▶ **Source material**
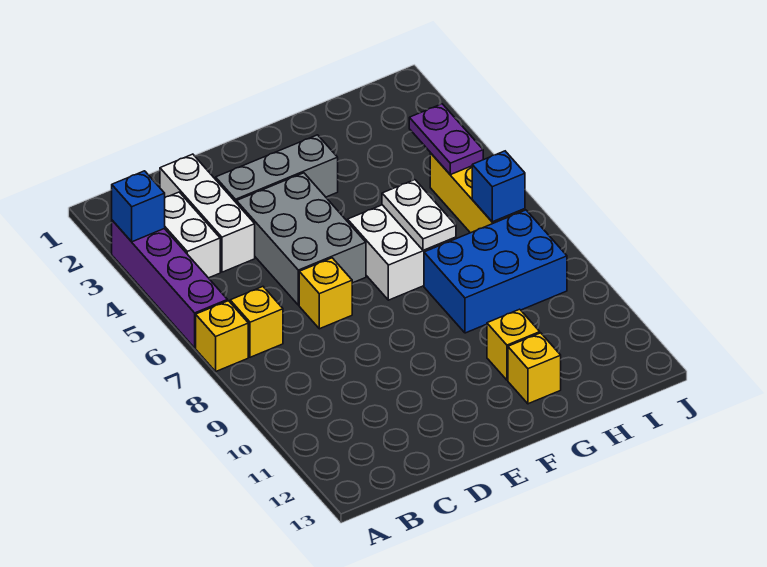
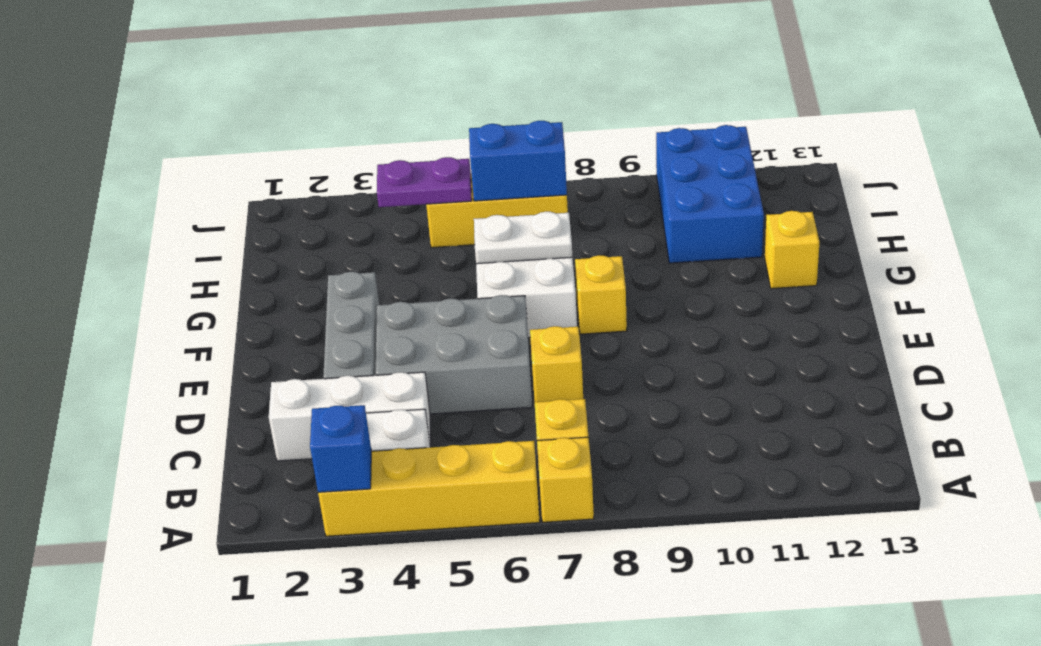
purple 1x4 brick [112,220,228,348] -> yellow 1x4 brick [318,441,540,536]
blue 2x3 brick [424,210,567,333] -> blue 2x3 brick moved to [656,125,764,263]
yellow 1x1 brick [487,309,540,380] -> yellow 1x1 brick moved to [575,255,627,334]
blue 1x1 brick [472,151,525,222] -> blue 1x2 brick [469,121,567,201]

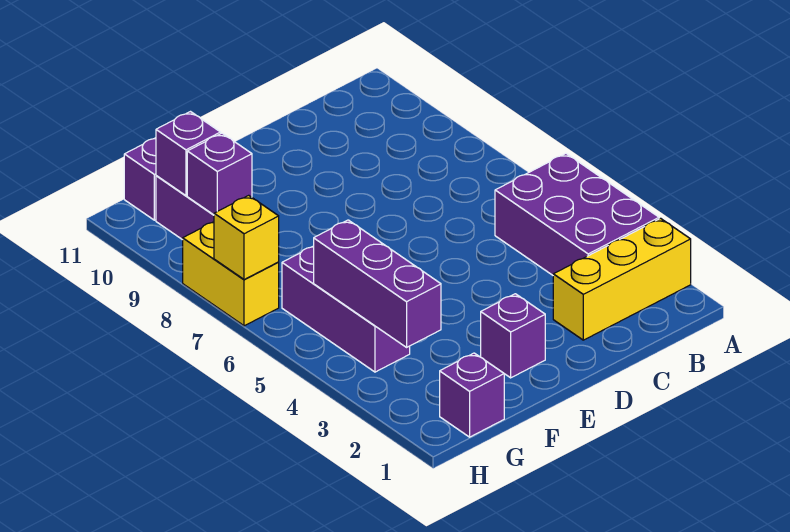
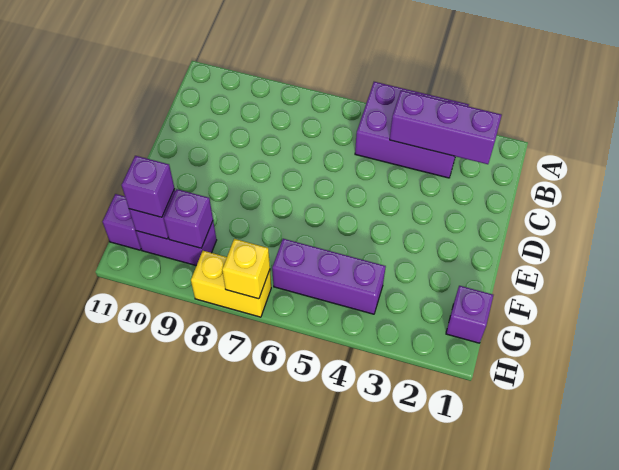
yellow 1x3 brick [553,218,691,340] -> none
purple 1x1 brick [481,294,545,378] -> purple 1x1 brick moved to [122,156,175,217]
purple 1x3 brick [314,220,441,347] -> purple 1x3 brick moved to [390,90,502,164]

==

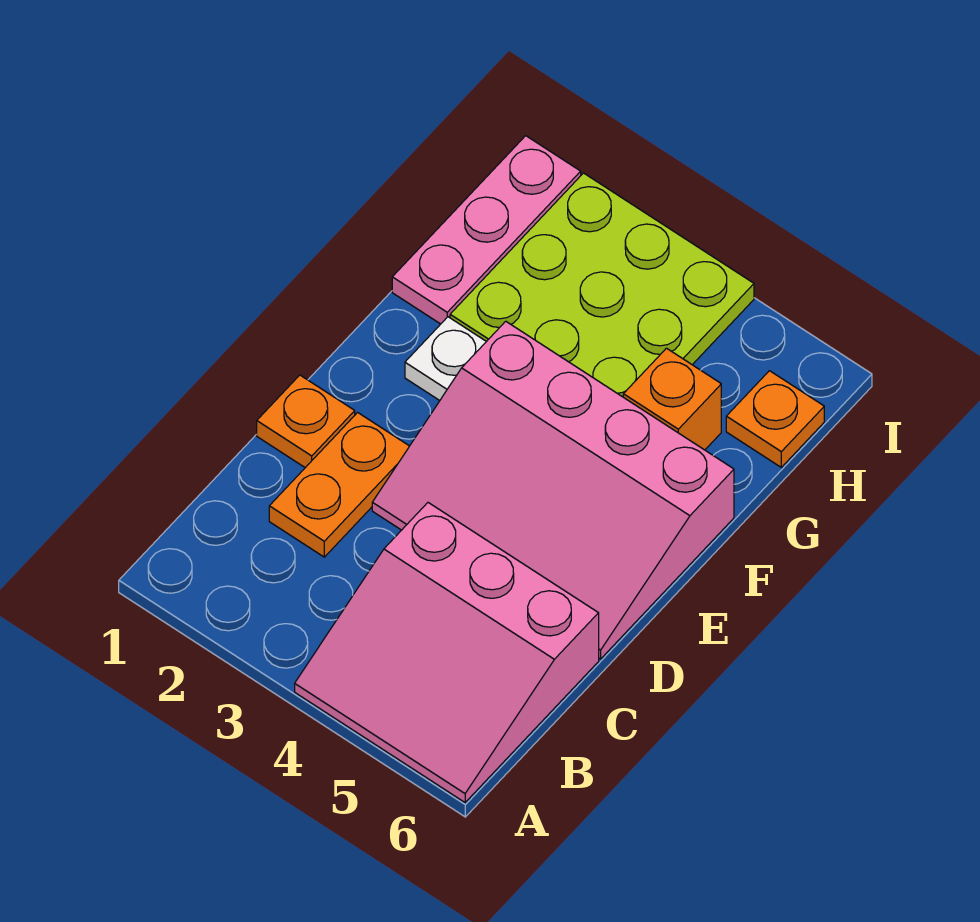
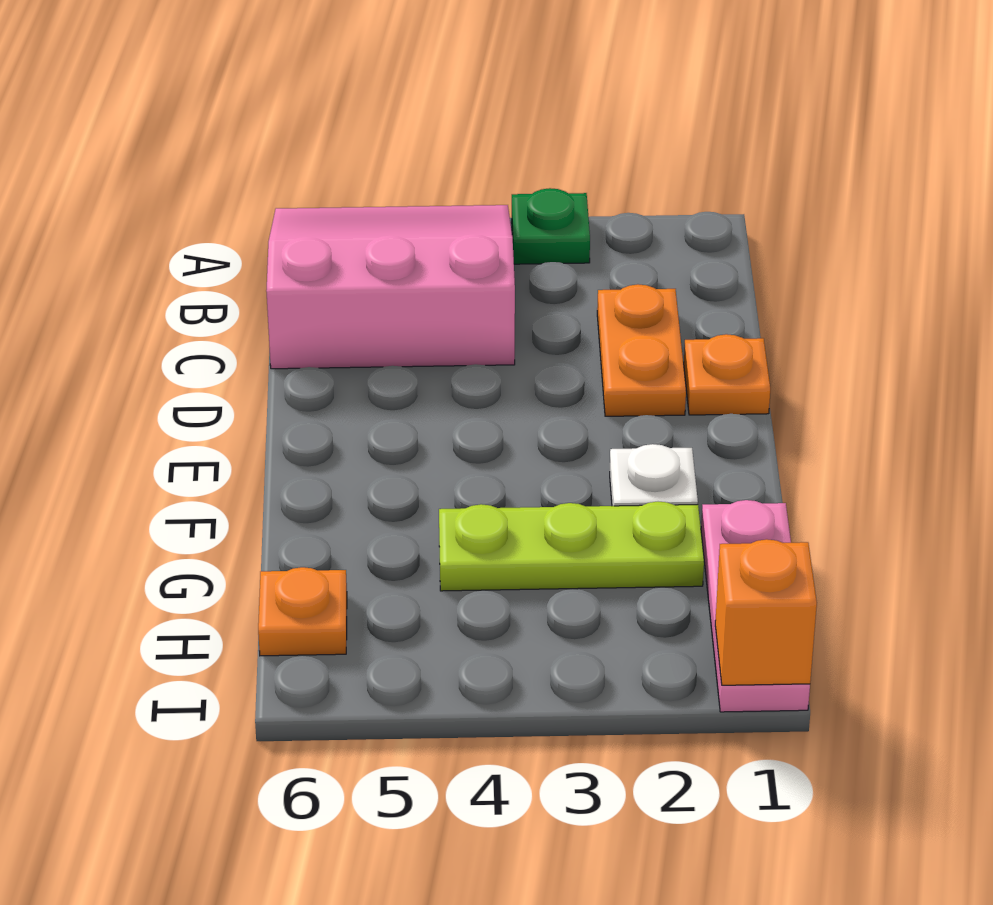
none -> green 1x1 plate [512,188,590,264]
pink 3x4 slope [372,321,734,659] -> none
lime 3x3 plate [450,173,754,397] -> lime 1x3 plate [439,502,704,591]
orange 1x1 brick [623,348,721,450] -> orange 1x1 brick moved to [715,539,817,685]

==

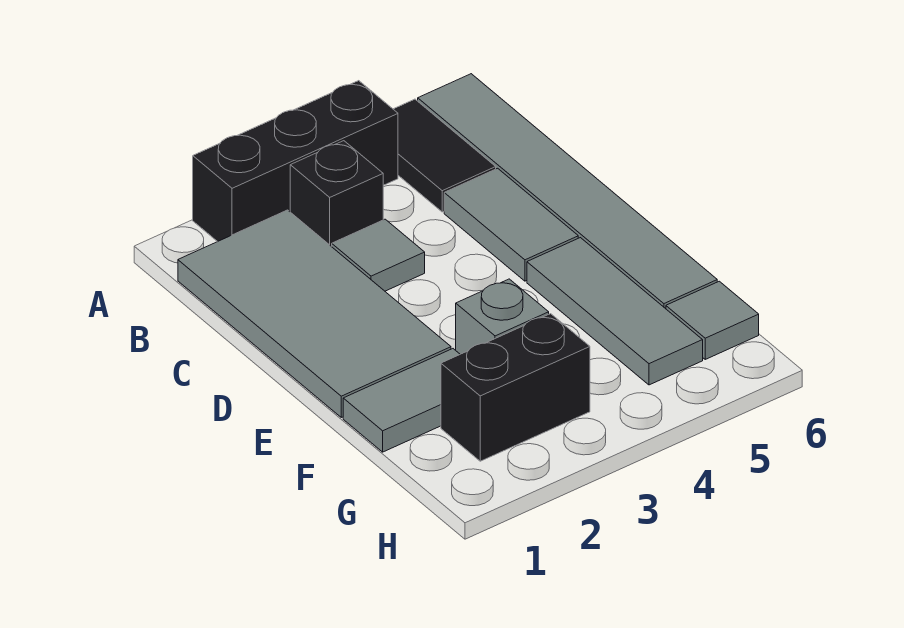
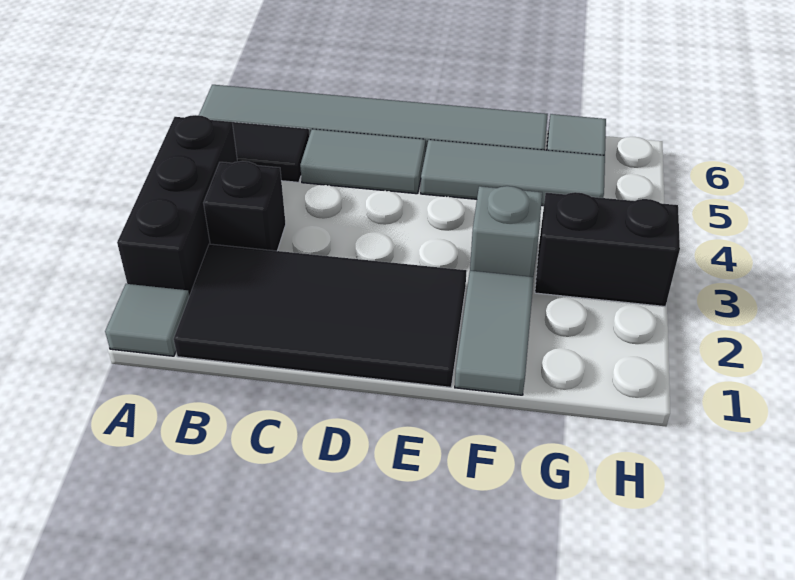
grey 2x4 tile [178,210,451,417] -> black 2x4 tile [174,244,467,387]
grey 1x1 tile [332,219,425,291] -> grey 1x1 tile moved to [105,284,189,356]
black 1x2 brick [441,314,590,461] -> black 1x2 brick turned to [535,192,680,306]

▶ **What to work on**
A single number is required: the count of lines in the data above that include the string "none".

▶ **Task response**
3